• Items from a data source:

_ _ _ _ _ _ _

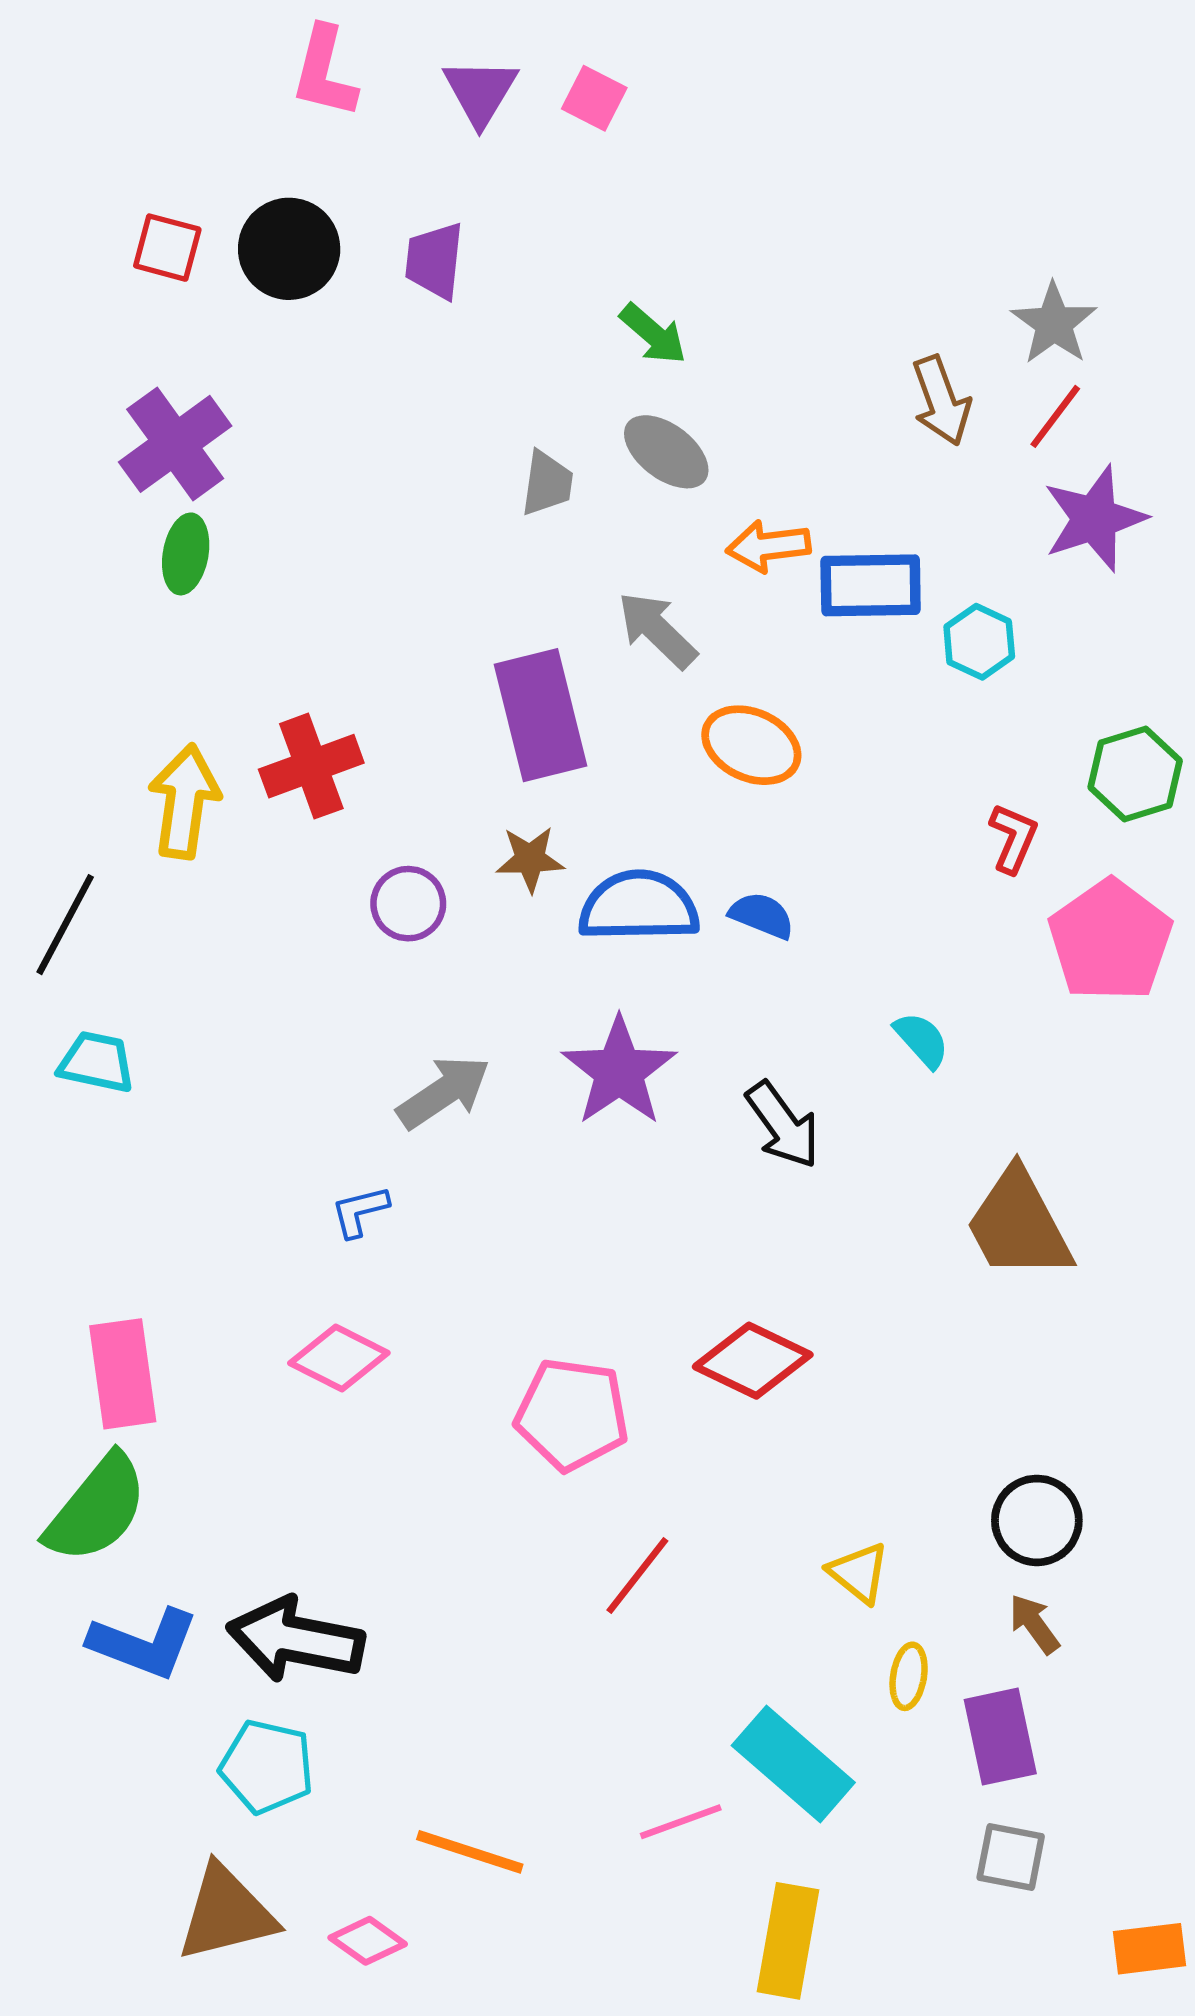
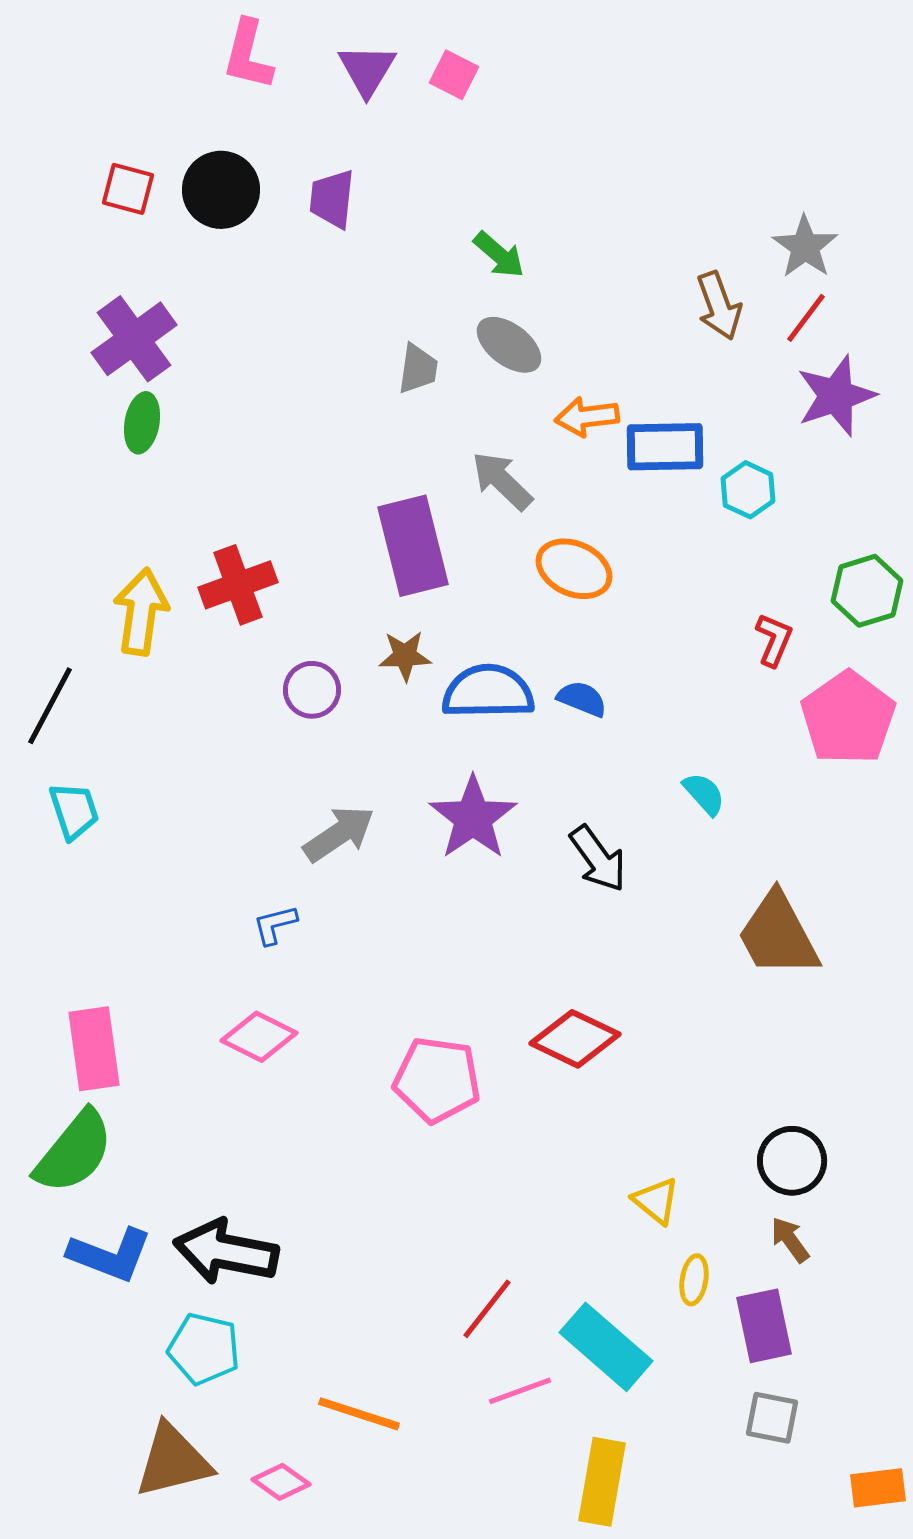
cyan trapezoid: (97, 1062) -> (74, 811), turned 60
red line: (637, 1575) -> (487, 1309), moved

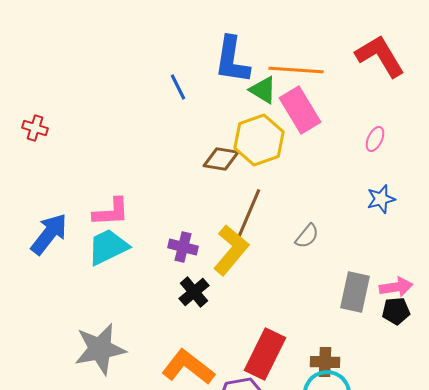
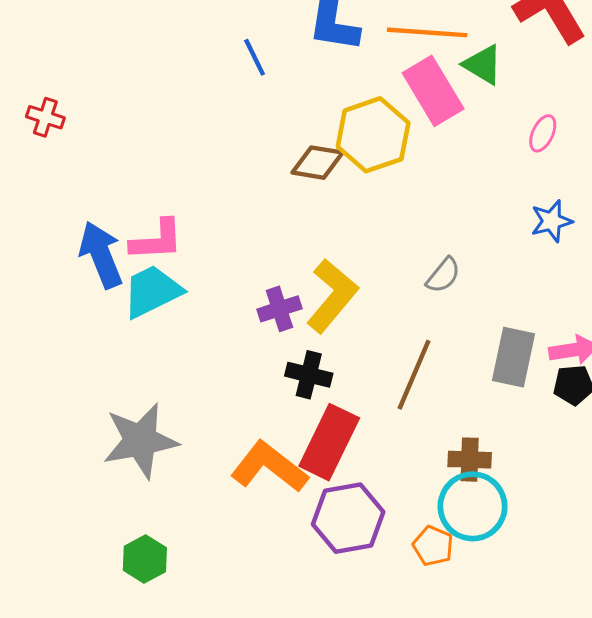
green triangle: (263, 90) -> (483, 65), moved
brown line: (249, 213) -> (414, 375), moved
blue arrow: (49, 234) -> (101, 255), moved, turned -60
purple cross: (183, 247) -> (279, 309), moved, turned -32
black cross: (194, 292) -> (309, 375), moved, turned -36
red rectangle: (265, 354) -> (329, 442), moved

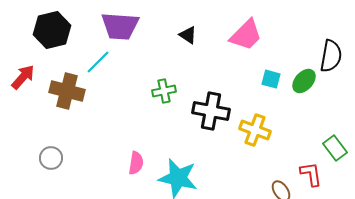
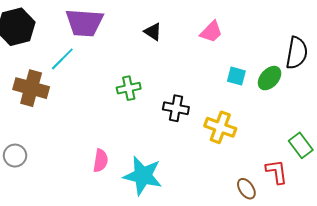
pink trapezoid: (246, 35) -> (211, 32), size x0.7
black cross: (211, 111) -> (176, 108), size x0.7

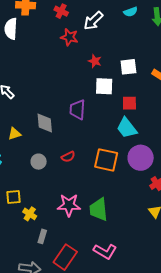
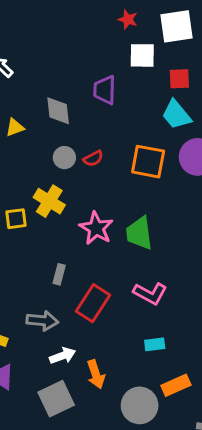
white square: (128, 67) -> (176, 26), size x1.4
gray circle: (39, 162) -> (64, 158), moved
pink star: (69, 205) -> (96, 228), turned 30
yellow cross: (30, 214) -> (49, 201), moved, size x1.5

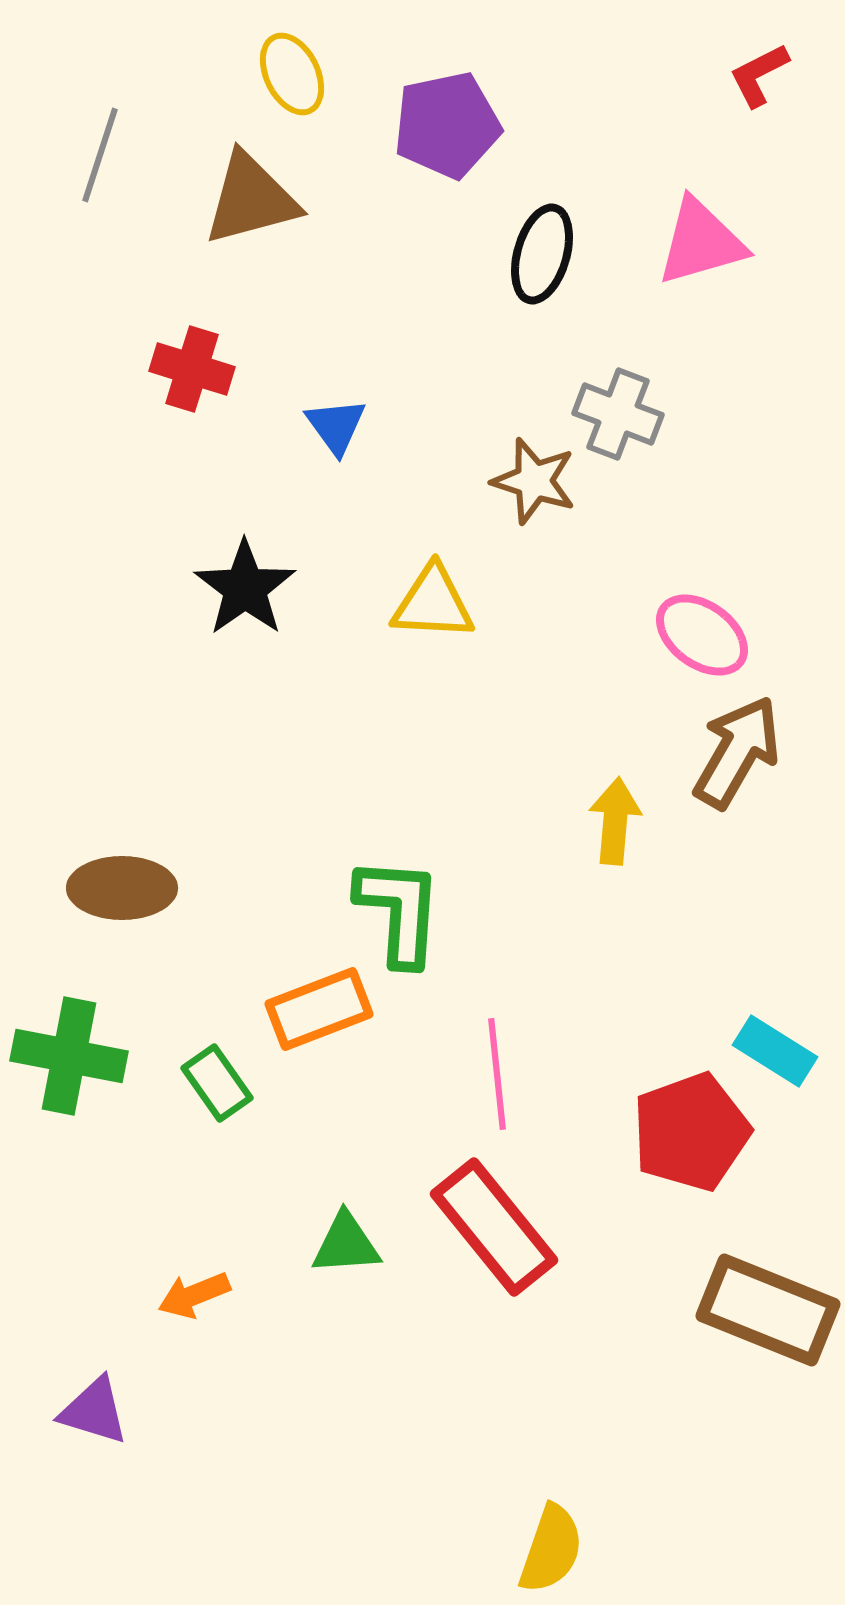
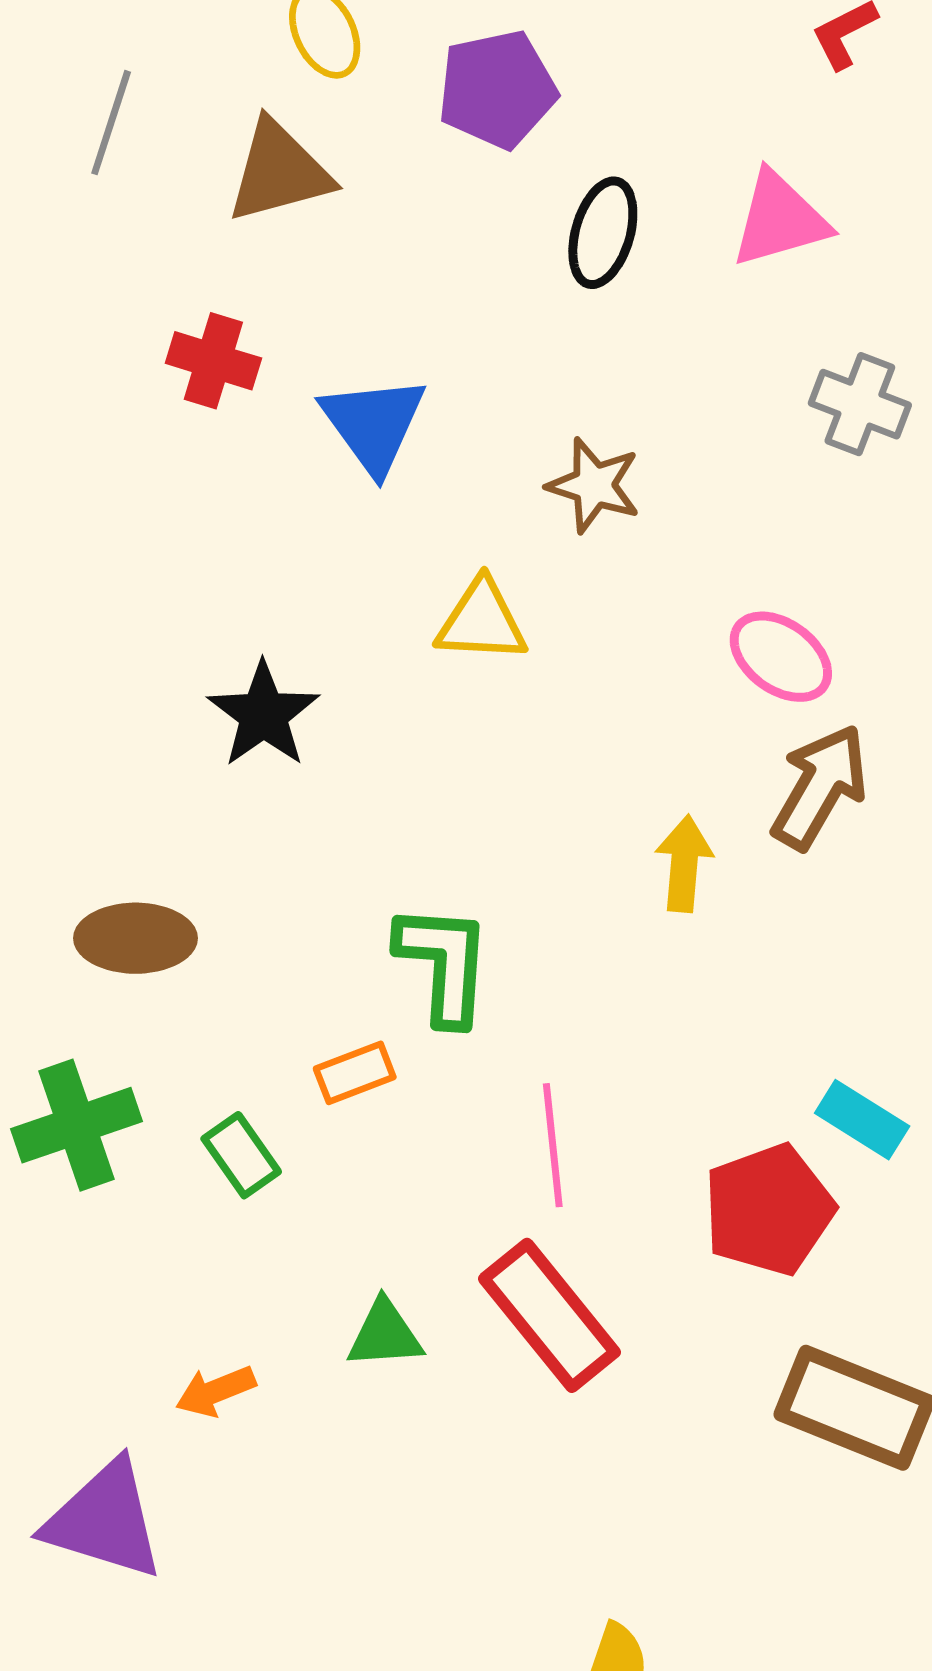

_ _ _ _ _ _ _

• WORK INSTRUCTIONS:
Copy the stretch of the records above that runs from the line with "green triangle: (263, 90) -> (483, 65), moved" through the line with "red rectangle: (265, 354)". Both end lines belong in the copy, and nothing else does.

• YOUR SOLUTION:
green triangle: (263, 90) -> (483, 65), moved
brown line: (249, 213) -> (414, 375), moved
blue arrow: (49, 234) -> (101, 255), moved, turned -60
purple cross: (183, 247) -> (279, 309), moved, turned -32
black cross: (194, 292) -> (309, 375), moved, turned -36
red rectangle: (265, 354) -> (329, 442), moved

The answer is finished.